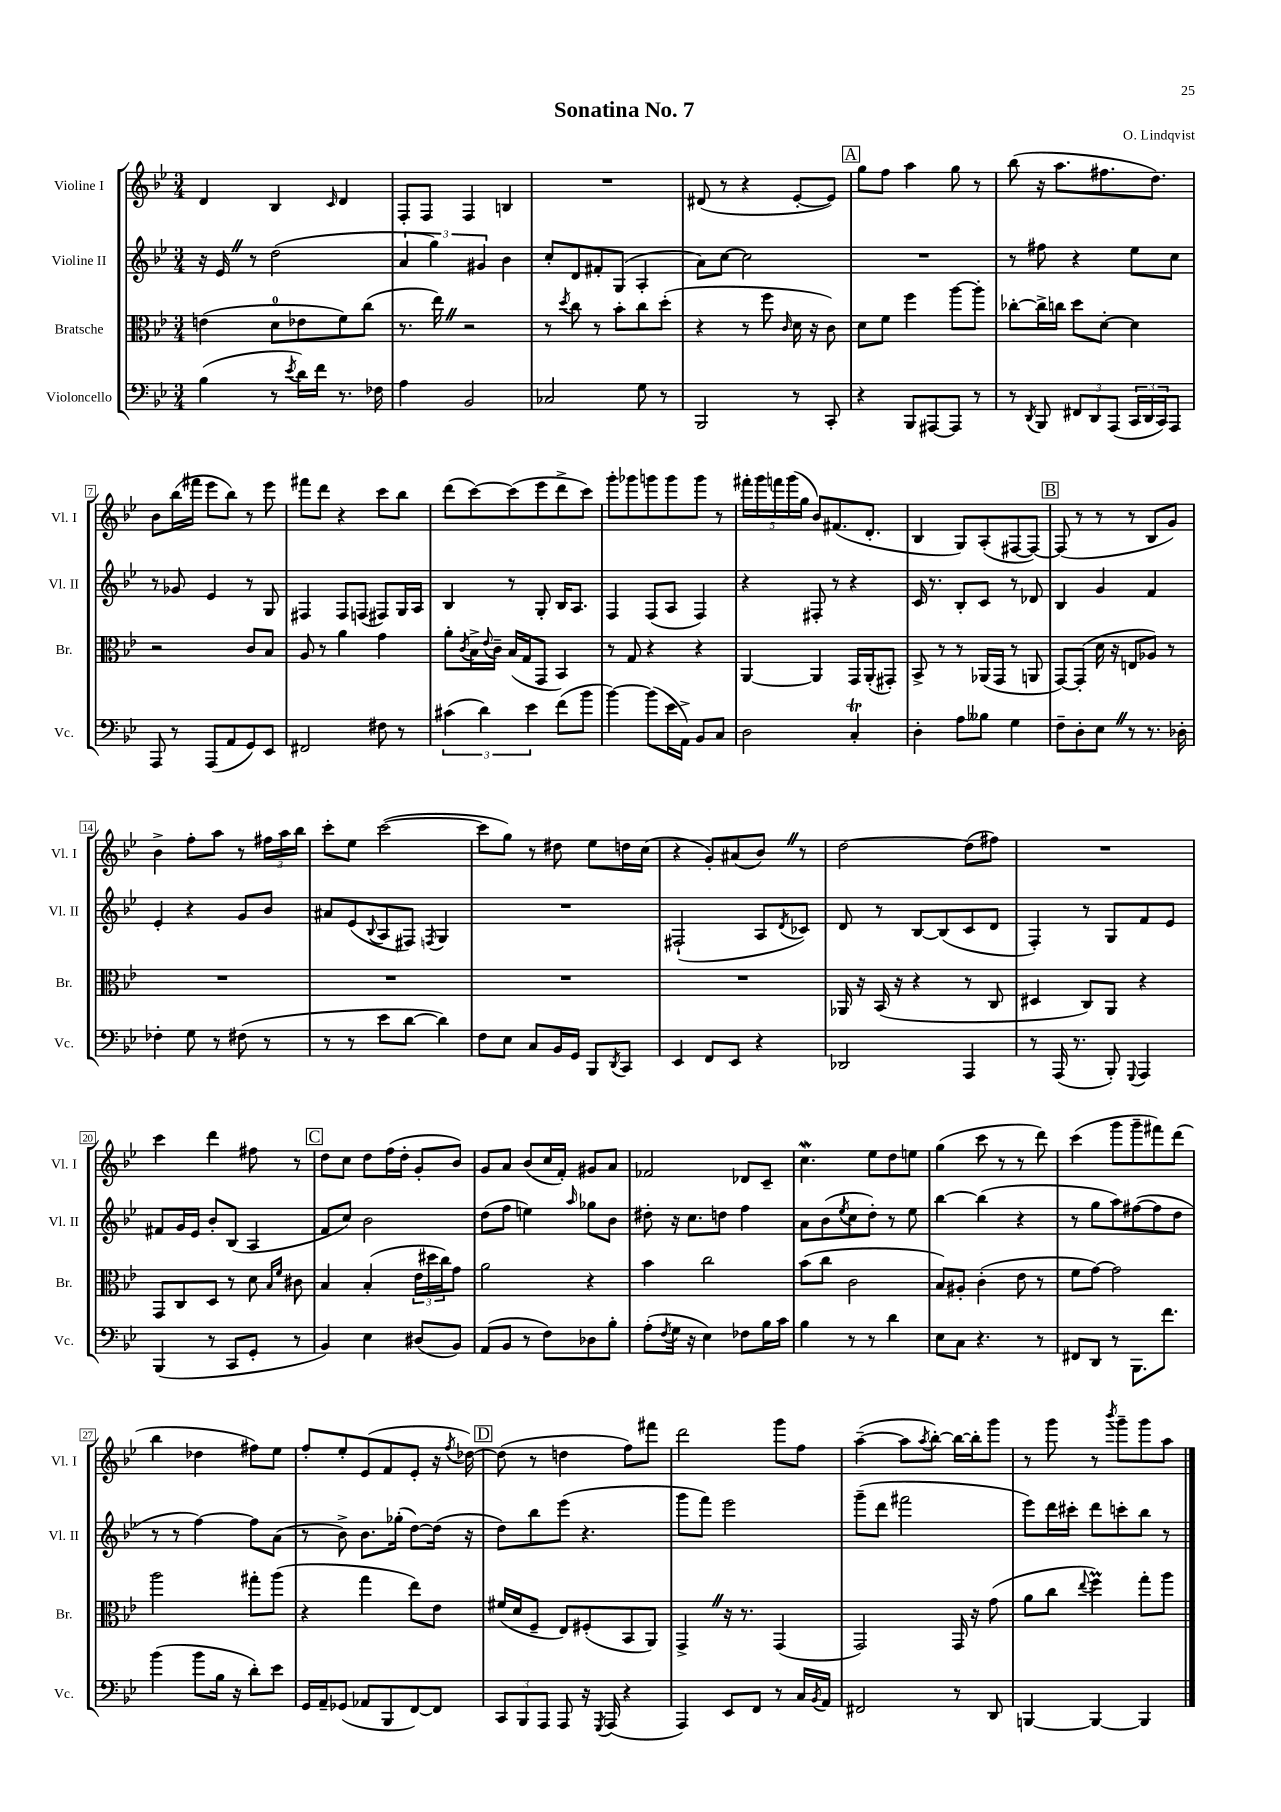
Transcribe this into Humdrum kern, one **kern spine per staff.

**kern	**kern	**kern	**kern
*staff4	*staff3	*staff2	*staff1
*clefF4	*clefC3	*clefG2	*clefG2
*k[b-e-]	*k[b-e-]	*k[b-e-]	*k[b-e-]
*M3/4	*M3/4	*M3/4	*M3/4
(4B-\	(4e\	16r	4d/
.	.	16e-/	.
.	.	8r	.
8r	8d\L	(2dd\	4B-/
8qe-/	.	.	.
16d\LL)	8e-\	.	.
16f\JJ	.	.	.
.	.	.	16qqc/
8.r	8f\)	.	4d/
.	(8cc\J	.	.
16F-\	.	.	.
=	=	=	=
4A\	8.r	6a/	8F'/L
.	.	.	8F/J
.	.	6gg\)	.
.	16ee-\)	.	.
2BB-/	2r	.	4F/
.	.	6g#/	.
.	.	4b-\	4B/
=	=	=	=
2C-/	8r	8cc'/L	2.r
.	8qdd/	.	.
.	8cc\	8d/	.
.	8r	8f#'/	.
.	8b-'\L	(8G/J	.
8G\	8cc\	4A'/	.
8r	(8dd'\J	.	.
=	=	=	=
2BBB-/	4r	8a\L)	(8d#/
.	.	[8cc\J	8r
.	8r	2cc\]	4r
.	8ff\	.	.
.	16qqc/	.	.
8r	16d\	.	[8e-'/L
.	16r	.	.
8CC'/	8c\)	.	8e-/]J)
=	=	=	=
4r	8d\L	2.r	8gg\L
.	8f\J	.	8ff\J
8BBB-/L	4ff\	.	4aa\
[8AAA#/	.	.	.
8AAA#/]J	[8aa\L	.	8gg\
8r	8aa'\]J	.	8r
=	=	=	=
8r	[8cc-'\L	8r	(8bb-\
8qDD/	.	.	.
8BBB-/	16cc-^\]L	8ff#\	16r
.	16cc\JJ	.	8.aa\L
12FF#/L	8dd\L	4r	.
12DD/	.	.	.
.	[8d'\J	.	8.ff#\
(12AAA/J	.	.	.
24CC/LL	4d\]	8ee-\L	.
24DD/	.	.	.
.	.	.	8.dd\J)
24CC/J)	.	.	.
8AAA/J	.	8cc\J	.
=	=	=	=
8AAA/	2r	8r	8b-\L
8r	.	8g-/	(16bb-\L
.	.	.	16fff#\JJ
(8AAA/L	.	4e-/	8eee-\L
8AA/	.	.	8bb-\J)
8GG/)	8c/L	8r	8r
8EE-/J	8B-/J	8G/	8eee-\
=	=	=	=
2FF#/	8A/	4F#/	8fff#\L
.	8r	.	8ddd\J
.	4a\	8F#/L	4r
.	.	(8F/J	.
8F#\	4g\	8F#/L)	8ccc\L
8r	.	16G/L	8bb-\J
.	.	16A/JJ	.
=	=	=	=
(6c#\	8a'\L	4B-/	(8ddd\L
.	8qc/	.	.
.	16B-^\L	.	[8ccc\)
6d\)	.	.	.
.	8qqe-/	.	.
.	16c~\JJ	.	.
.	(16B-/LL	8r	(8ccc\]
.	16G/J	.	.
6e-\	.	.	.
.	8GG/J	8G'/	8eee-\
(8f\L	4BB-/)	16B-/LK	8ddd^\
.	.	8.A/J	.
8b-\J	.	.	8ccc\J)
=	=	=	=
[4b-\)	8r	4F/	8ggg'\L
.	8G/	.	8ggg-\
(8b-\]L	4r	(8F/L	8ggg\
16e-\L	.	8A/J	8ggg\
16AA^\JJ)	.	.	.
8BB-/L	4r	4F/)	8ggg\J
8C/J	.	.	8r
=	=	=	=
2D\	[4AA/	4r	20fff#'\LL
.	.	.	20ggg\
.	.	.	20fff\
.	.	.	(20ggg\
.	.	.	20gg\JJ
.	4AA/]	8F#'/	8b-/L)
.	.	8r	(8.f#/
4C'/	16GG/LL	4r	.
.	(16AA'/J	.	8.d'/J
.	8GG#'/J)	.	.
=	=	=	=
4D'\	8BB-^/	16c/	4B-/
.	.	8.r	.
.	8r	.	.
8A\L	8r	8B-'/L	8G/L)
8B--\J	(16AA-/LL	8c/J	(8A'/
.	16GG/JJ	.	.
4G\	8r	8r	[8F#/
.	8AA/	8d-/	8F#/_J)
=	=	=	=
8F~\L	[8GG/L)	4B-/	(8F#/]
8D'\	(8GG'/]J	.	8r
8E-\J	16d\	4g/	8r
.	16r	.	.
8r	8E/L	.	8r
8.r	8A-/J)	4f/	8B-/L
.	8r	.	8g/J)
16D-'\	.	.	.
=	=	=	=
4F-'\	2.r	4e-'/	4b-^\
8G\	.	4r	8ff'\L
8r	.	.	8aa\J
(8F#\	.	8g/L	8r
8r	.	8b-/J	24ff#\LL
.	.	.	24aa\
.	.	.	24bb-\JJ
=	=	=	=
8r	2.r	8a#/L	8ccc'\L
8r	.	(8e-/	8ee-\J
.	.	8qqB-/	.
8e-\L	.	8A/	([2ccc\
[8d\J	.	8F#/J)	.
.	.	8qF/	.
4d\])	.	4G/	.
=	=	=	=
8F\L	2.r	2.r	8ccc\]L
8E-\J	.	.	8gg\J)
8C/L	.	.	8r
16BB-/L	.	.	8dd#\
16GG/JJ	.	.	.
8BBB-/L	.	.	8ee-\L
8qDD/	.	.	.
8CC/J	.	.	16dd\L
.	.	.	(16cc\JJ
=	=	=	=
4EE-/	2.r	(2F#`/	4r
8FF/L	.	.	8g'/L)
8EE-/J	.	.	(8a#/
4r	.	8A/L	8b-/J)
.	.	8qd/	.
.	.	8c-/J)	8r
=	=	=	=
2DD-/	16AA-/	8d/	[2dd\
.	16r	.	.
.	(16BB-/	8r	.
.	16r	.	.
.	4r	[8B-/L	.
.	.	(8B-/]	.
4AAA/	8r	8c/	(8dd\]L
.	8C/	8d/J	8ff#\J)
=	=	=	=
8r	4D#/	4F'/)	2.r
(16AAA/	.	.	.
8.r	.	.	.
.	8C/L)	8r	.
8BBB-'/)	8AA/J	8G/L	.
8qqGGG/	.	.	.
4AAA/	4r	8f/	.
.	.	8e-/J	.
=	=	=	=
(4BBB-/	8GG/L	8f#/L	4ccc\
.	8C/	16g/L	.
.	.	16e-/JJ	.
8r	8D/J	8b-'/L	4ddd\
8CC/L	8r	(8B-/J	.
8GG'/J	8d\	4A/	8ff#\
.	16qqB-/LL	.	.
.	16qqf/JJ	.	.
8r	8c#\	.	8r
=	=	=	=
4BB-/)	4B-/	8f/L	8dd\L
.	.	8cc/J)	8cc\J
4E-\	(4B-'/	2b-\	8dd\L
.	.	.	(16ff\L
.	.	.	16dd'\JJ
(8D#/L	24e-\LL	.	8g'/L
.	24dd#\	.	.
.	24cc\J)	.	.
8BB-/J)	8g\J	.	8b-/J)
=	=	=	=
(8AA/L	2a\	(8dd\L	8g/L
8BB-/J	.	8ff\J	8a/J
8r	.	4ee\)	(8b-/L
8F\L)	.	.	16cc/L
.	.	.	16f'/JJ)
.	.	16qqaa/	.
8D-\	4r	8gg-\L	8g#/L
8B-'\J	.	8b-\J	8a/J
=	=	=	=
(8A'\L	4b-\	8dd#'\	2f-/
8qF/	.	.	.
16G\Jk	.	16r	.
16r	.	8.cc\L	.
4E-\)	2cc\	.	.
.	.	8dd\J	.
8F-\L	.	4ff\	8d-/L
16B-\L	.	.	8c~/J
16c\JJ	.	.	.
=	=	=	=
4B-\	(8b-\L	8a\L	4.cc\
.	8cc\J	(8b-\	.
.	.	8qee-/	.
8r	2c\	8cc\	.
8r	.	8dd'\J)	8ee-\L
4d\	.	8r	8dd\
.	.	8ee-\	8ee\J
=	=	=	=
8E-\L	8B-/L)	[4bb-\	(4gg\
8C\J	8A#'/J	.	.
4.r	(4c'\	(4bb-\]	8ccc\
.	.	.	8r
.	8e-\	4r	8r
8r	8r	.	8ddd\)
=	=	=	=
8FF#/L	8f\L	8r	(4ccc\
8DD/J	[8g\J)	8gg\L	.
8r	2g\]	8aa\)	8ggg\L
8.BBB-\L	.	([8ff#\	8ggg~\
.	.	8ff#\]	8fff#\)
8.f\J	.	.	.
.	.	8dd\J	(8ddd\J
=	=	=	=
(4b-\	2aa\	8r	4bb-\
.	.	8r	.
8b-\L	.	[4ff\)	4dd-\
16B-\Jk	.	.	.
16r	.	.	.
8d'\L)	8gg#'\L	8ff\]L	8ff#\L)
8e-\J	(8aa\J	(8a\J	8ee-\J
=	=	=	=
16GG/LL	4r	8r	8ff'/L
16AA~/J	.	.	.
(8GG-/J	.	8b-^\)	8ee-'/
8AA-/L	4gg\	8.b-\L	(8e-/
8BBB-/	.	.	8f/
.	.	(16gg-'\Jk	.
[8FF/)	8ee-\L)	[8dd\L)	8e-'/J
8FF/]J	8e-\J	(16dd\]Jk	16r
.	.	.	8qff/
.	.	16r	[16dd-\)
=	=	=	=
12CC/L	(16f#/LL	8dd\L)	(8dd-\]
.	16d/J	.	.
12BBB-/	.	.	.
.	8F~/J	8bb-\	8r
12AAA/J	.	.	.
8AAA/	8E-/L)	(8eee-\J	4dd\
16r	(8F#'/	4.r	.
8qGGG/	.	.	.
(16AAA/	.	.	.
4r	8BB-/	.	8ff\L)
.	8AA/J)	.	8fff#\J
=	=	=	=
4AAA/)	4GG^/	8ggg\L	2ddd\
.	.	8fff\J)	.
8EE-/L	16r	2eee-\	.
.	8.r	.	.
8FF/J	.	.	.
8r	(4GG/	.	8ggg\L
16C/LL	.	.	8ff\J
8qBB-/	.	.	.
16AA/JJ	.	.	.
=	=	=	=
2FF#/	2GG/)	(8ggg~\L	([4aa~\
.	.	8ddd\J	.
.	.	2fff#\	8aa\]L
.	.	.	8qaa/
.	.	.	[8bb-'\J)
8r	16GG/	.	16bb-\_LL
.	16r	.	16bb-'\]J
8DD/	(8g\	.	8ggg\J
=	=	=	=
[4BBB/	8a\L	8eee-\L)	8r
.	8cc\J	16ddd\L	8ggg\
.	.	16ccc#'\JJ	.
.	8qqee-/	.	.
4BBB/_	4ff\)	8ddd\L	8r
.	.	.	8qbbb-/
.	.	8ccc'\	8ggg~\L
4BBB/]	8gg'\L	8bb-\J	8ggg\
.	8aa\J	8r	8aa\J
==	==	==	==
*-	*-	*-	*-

--

**Problem requirements**
Return each line in the entries that contains the string "kern". Case counts.

**Solution**
Transcribe this into Humdrum kern, one **kern spine per staff.
**kern	**kern	**kern	**kern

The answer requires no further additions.